Aim of the task: Work through the entries that follow and state how many lines contain the word "black". Only the number is wanted.

Records from a dataset

········

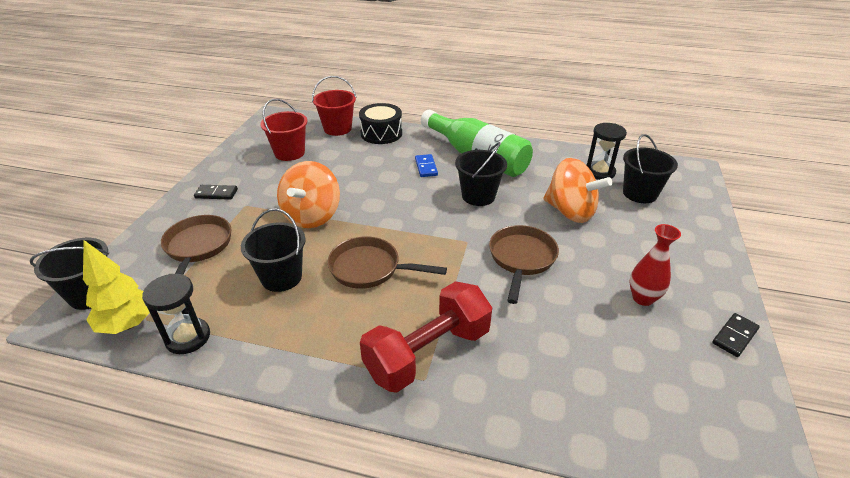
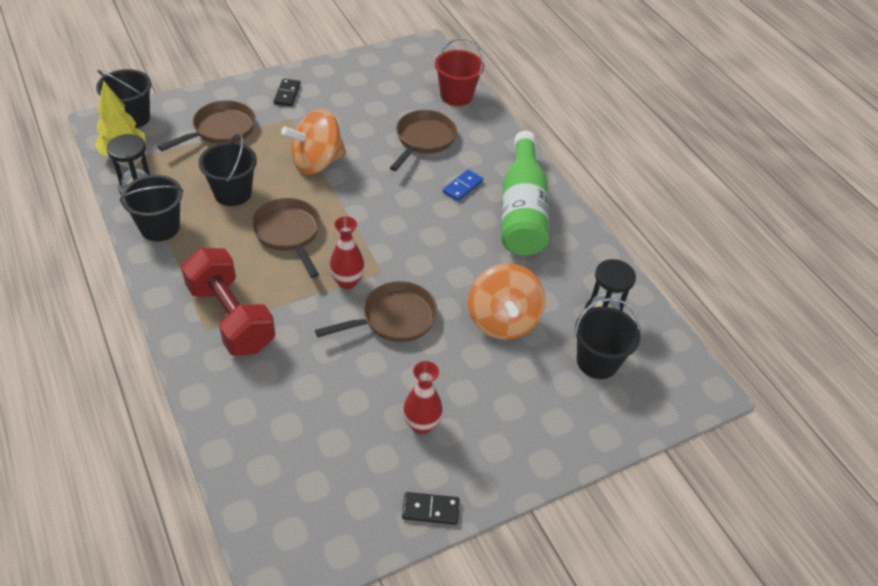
camera: 45 degrees right, 10 degrees up
(216, 194) = (287, 94): black domino -> black domino turned 45 degrees clockwise
(289, 153) = (385, 93): red bucket -> none
(359, 160) = (423, 140): none -> brown pan
(381, 133) = (483, 127): black drum -> none
(428, 353) = (231, 317): red dumbbell -> red dumbbell turned 45 degrees clockwise
(458, 263) = (347, 282): none -> red vase
(478, 196) = (456, 245): black bucket -> black bucket (160, 227)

········

Task output: 3